▶ Task prompt: Copy the data exactly from the line that contains "camera: 70 degrees right, 15 degrees down" through the line that contains "(591, 320) = (663, 462): turquoise", keeping both end lines and leaving out everything else.

▶ The input:
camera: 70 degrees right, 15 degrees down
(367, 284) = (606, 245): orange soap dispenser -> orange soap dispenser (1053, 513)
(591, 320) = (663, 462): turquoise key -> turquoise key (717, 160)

* * *

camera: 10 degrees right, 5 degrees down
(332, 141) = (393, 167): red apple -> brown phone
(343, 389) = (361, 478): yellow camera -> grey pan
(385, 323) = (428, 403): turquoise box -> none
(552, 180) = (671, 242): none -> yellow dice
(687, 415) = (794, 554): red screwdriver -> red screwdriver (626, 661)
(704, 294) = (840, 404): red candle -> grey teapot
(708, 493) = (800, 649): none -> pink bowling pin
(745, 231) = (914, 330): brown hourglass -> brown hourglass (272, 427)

▶ Written reply:
camera: 70 degrees right, 15 degrees down
(367, 284) = (606, 245): orange soap dispenser -> orange soap dispenser (1053, 513)
(591, 320) = (663, 462): turquoise key -> turquoise key (717, 160)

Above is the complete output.